- TASK REQUIREMENTS -
Each line from the one that has "none -> red brick B11:E12 level 1" through the end of the entries below must be written out exactly; leave out all other lines.

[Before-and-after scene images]
....

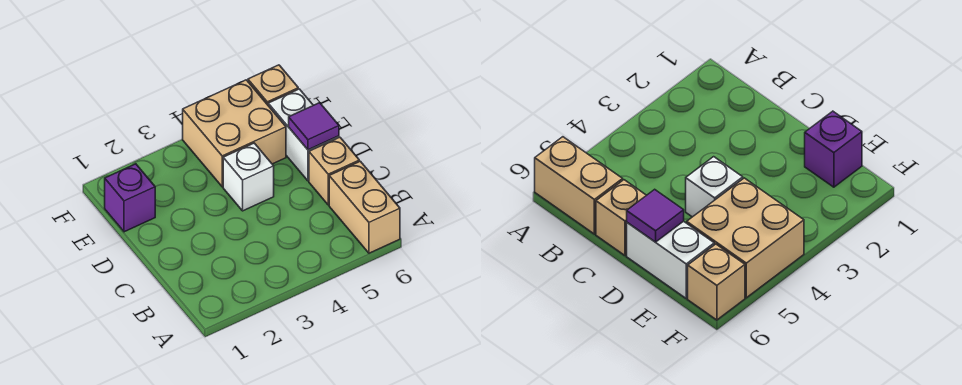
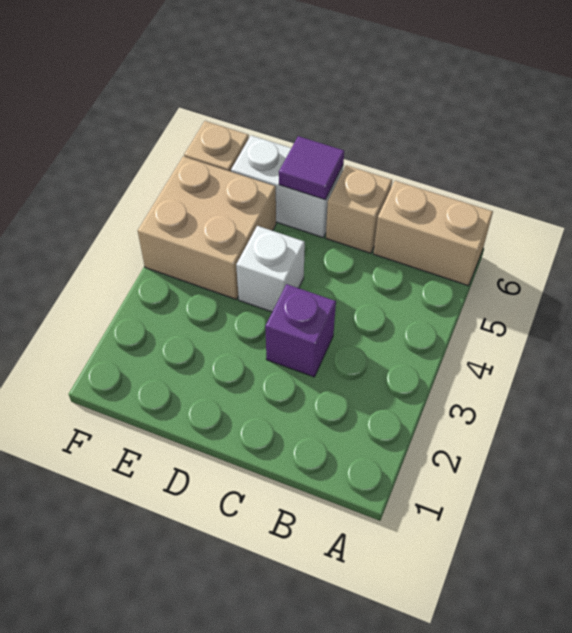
purple brick E1 level 1 -> purple brick C3 level 1

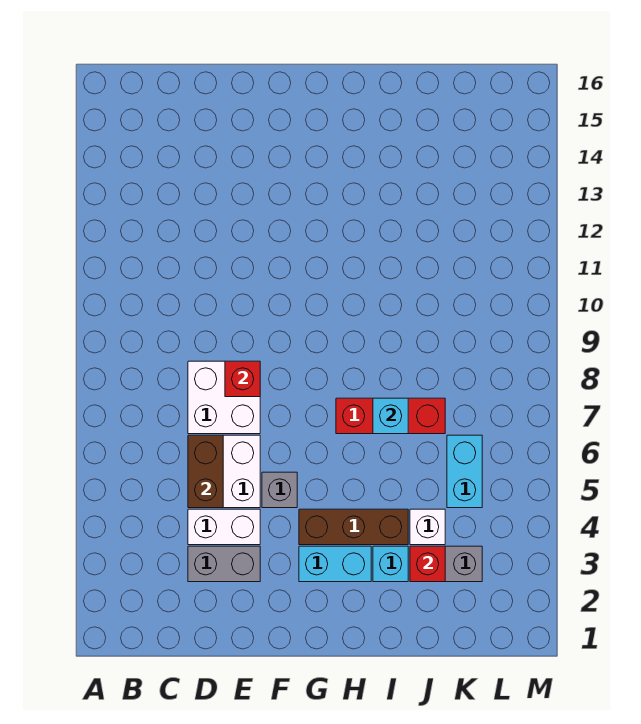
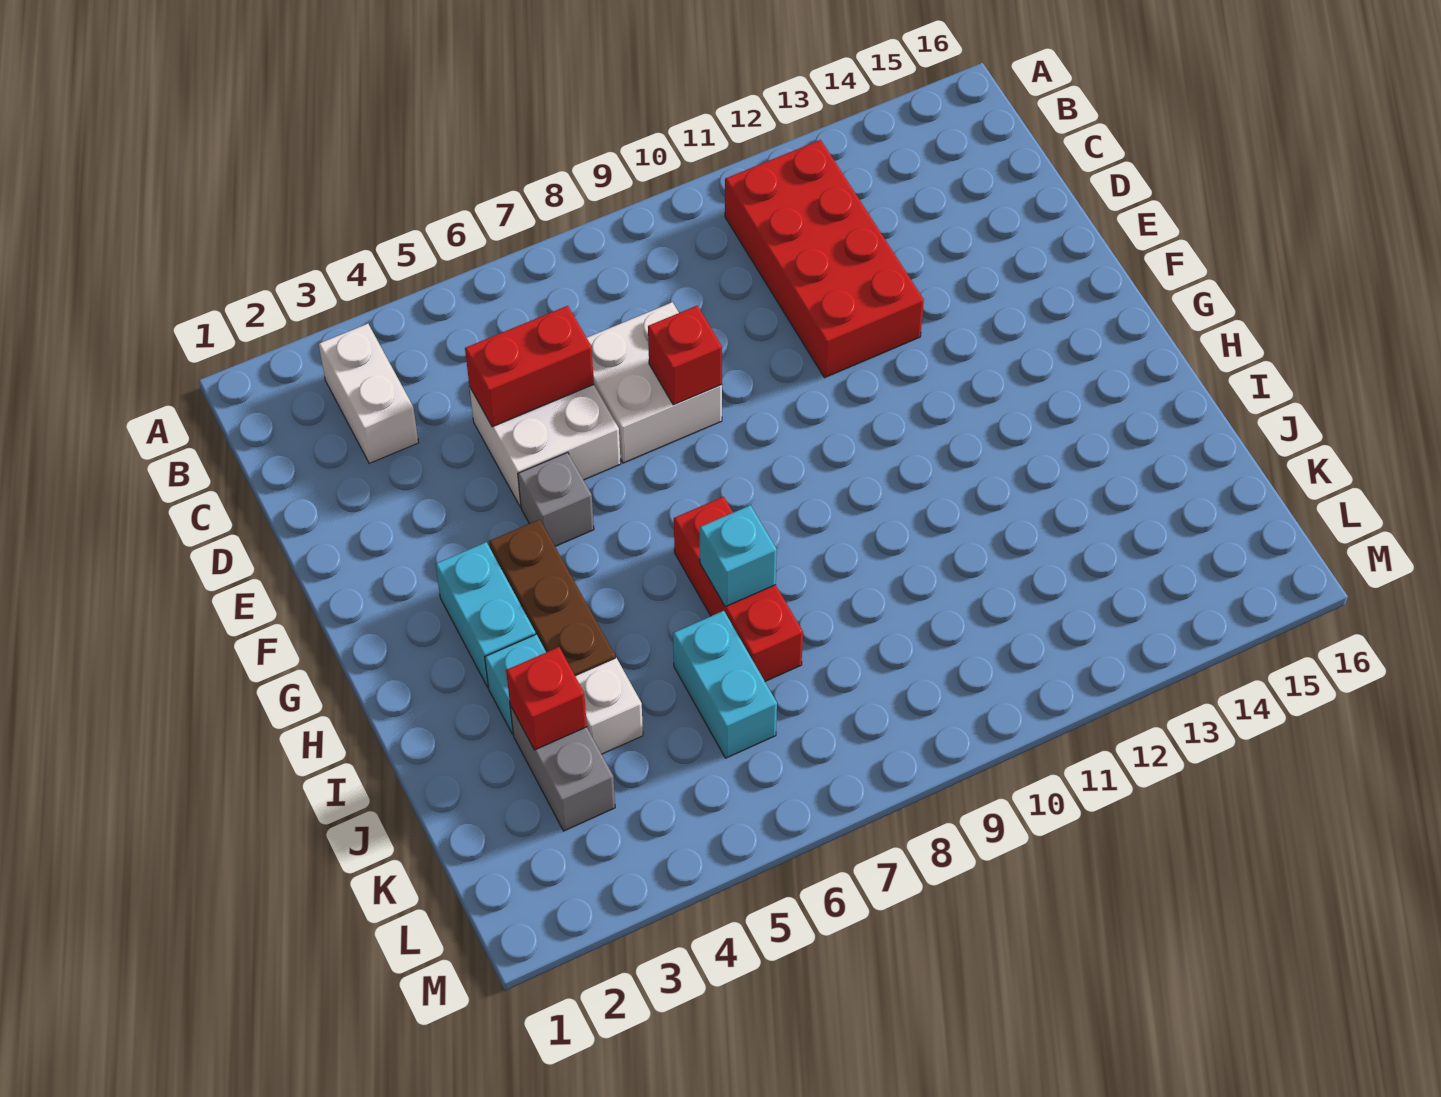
none -> red brick B11:E12 level 1
grey brick D3:E3 level 1 -> none
white brick D4:E4 level 1 -> white brick B3:C3 level 1
brown brick D5:D6 level 2 -> red brick D5:D6 level 2
cyan brick K5:K6 level 1 -> cyan brick J6:K6 level 1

....

- RESPONSE TO THIS TASK -
none -> red brick B11:E12 level 1
grey brick D3:E3 level 1 -> none
white brick D4:E4 level 1 -> white brick B3:C3 level 1
brown brick D5:D6 level 2 -> red brick D5:D6 level 2
cyan brick K5:K6 level 1 -> cyan brick J6:K6 level 1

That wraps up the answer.